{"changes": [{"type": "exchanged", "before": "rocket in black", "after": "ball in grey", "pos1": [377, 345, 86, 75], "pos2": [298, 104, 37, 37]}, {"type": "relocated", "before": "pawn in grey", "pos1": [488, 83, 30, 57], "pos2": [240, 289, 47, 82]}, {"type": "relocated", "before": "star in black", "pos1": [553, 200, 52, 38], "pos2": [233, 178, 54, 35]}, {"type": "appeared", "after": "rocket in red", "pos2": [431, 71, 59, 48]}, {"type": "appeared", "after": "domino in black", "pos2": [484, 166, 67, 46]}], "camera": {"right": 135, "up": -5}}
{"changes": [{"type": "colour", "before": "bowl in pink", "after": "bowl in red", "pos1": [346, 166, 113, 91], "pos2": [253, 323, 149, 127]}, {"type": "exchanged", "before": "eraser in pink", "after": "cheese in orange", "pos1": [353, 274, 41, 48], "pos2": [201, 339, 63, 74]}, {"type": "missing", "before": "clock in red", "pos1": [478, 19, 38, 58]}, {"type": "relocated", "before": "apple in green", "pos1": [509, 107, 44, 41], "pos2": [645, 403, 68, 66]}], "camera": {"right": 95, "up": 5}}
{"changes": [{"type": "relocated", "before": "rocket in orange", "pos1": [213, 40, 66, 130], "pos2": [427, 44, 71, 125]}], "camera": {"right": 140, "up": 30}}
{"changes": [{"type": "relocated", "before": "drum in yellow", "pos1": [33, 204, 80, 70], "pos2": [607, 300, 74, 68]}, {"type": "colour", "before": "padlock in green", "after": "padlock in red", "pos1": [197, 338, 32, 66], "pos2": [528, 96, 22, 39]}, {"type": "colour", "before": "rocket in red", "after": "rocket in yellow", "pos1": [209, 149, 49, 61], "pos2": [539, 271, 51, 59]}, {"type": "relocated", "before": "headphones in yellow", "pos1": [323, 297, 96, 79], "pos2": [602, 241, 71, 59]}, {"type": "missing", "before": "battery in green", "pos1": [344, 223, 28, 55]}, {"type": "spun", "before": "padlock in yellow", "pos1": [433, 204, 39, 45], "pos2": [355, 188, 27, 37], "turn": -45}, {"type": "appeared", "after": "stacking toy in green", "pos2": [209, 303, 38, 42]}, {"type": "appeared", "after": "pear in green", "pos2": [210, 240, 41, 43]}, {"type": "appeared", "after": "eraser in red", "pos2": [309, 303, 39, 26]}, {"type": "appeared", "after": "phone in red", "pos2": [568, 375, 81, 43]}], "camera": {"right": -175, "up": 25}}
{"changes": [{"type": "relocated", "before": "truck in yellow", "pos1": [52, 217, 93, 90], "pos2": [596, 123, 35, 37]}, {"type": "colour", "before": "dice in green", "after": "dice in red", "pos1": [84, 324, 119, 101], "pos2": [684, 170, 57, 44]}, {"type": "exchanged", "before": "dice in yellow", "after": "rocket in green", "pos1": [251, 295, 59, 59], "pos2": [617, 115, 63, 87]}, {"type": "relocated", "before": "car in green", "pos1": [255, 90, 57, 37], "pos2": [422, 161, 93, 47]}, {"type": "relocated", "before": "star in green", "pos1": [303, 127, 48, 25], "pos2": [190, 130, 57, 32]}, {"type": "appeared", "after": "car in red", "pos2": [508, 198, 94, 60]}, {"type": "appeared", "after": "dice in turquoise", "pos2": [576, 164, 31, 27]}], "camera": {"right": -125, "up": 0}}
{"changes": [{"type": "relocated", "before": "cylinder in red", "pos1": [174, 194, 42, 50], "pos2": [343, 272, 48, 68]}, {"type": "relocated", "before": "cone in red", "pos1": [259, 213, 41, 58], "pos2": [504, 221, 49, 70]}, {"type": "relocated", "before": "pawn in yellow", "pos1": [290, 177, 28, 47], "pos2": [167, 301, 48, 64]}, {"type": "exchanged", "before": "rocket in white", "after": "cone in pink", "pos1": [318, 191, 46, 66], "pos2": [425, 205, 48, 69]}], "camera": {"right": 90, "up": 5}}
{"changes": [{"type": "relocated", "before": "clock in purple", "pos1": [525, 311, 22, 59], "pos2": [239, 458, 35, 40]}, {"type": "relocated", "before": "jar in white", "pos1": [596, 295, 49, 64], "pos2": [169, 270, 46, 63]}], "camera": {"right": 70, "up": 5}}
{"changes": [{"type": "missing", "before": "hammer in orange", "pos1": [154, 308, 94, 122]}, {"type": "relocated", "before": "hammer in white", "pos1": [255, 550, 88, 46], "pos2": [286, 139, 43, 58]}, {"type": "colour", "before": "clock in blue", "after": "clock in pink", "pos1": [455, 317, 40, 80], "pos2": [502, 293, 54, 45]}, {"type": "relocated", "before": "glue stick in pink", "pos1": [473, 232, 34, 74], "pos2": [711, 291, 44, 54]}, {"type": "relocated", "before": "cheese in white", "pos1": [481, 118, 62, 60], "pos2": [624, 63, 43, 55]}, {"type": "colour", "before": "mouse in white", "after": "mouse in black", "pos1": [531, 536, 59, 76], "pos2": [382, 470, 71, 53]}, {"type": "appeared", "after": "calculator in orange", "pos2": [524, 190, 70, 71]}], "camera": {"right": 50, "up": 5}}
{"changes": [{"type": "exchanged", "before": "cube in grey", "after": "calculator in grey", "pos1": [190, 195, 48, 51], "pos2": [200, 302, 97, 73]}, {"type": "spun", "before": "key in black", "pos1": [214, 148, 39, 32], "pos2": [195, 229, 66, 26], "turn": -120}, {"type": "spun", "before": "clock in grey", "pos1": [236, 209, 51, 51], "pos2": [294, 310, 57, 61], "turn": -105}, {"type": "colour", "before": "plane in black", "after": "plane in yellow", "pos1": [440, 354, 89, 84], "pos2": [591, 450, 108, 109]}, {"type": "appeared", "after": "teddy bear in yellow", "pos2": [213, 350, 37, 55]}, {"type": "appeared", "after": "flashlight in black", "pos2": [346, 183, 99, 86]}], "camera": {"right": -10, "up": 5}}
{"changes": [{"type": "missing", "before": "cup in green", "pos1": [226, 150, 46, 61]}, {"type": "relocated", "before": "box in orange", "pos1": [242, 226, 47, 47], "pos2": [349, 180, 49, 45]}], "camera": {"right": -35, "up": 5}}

WORK TO COMPLETE |
Each line of the listing should be echoed back exactly.

RESPONSE |
{"changes": [{"type": "exchanged", "before": "rocket in black", "after": "ball in grey", "pos1": [377, 345, 86, 75], "pos2": [298, 104, 37, 37]}, {"type": "relocated", "before": "pawn in grey", "pos1": [488, 83, 30, 57], "pos2": [240, 289, 47, 82]}, {"type": "relocated", "before": "star in black", "pos1": [553, 200, 52, 38], "pos2": [233, 178, 54, 35]}, {"type": "appeared", "after": "rocket in red", "pos2": [431, 71, 59, 48]}, {"type": "appeared", "after": "domino in black", "pos2": [484, 166, 67, 46]}], "camera": {"right": 135, "up": -5}}
{"changes": [{"type": "colour", "before": "bowl in pink", "after": "bowl in red", "pos1": [346, 166, 113, 91], "pos2": [253, 323, 149, 127]}, {"type": "exchanged", "before": "eraser in pink", "after": "cheese in orange", "pos1": [353, 274, 41, 48], "pos2": [201, 339, 63, 74]}, {"type": "missing", "before": "clock in red", "pos1": [478, 19, 38, 58]}, {"type": "relocated", "before": "apple in green", "pos1": [509, 107, 44, 41], "pos2": [645, 403, 68, 66]}], "camera": {"right": 95, "up": 5}}
{"changes": [{"type": "relocated", "before": "rocket in orange", "pos1": [213, 40, 66, 130], "pos2": [427, 44, 71, 125]}], "camera": {"right": 140, "up": 30}}
{"changes": [{"type": "relocated", "before": "drum in yellow", "pos1": [33, 204, 80, 70], "pos2": [607, 300, 74, 68]}, {"type": "colour", "before": "padlock in green", "after": "padlock in red", "pos1": [197, 338, 32, 66], "pos2": [528, 96, 22, 39]}, {"type": "colour", "before": "rocket in red", "after": "rocket in yellow", "pos1": [209, 149, 49, 61], "pos2": [539, 271, 51, 59]}, {"type": "relocated", "before": "headphones in yellow", "pos1": [323, 297, 96, 79], "pos2": [602, 241, 71, 59]}, {"type": "missing", "before": "battery in green", "pos1": [344, 223, 28, 55]}, {"type": "spun", "before": "padlock in yellow", "pos1": [433, 204, 39, 45], "pos2": [355, 188, 27, 37], "turn": -45}, {"type": "appeared", "after": "stacking toy in green", "pos2": [209, 303, 38, 42]}, {"type": "appeared", "after": "pear in green", "pos2": [210, 240, 41, 43]}, {"type": "appeared", "after": "eraser in red", "pos2": [309, 303, 39, 26]}, {"type": "appeared", "after": "phone in red", "pos2": [568, 375, 81, 43]}], "camera": {"right": -175, "up": 25}}
{"changes": [{"type": "relocated", "before": "truck in yellow", "pos1": [52, 217, 93, 90], "pos2": [596, 123, 35, 37]}, {"type": "colour", "before": "dice in green", "after": "dice in red", "pos1": [84, 324, 119, 101], "pos2": [684, 170, 57, 44]}, {"type": "exchanged", "before": "dice in yellow", "after": "rocket in green", "pos1": [251, 295, 59, 59], "pos2": [617, 115, 63, 87]}, {"type": "relocated", "before": "car in green", "pos1": [255, 90, 57, 37], "pos2": [422, 161, 93, 47]}, {"type": "relocated", "before": "star in green", "pos1": [303, 127, 48, 25], "pos2": [190, 130, 57, 32]}, {"type": "appeared", "after": "car in red", "pos2": [508, 198, 94, 60]}, {"type": "appeared", "after": "dice in turquoise", "pos2": [576, 164, 31, 27]}], "camera": {"right": -125, "up": 0}}
{"changes": [{"type": "relocated", "before": "cylinder in red", "pos1": [174, 194, 42, 50], "pos2": [343, 272, 48, 68]}, {"type": "relocated", "before": "cone in red", "pos1": [259, 213, 41, 58], "pos2": [504, 221, 49, 70]}, {"type": "relocated", "before": "pawn in yellow", "pos1": [290, 177, 28, 47], "pos2": [167, 301, 48, 64]}, {"type": "exchanged", "before": "rocket in white", "after": "cone in pink", "pos1": [318, 191, 46, 66], "pos2": [425, 205, 48, 69]}], "camera": {"right": 90, "up": 5}}
{"changes": [{"type": "relocated", "before": "clock in purple", "pos1": [525, 311, 22, 59], "pos2": [239, 458, 35, 40]}, {"type": "relocated", "before": "jar in white", "pos1": [596, 295, 49, 64], "pos2": [169, 270, 46, 63]}], "camera": {"right": 70, "up": 5}}
{"changes": [{"type": "missing", "before": "hammer in orange", "pos1": [154, 308, 94, 122]}, {"type": "relocated", "before": "hammer in white", "pos1": [255, 550, 88, 46], "pos2": [286, 139, 43, 58]}, {"type": "colour", "before": "clock in blue", "after": "clock in pink", "pos1": [455, 317, 40, 80], "pos2": [502, 293, 54, 45]}, {"type": "relocated", "before": "glue stick in pink", "pos1": [473, 232, 34, 74], "pos2": [711, 291, 44, 54]}, {"type": "relocated", "before": "cheese in white", "pos1": [481, 118, 62, 60], "pos2": [624, 63, 43, 55]}, {"type": "colour", "before": "mouse in white", "after": "mouse in black", "pos1": [531, 536, 59, 76], "pos2": [382, 470, 71, 53]}, {"type": "appeared", "after": "calculator in orange", "pos2": [524, 190, 70, 71]}], "camera": {"right": 50, "up": 5}}
{"changes": [{"type": "exchanged", "before": "cube in grey", "after": "calculator in grey", "pos1": [190, 195, 48, 51], "pos2": [200, 302, 97, 73]}, {"type": "spun", "before": "key in black", "pos1": [214, 148, 39, 32], "pos2": [195, 229, 66, 26], "turn": -120}, {"type": "spun", "before": "clock in grey", "pos1": [236, 209, 51, 51], "pos2": [294, 310, 57, 61], "turn": -105}, {"type": "colour", "before": "plane in black", "after": "plane in yellow", "pos1": [440, 354, 89, 84], "pos2": [591, 450, 108, 109]}, {"type": "appeared", "after": "teddy bear in yellow", "pos2": [213, 350, 37, 55]}, {"type": "appeared", "after": "flashlight in black", "pos2": [346, 183, 99, 86]}], "camera": {"right": -10, "up": 5}}
{"changes": [{"type": "missing", "before": "cup in green", "pos1": [226, 150, 46, 61]}, {"type": "relocated", "before": "box in orange", "pos1": [242, 226, 47, 47], "pos2": [349, 180, 49, 45]}], "camera": {"right": -35, "up": 5}}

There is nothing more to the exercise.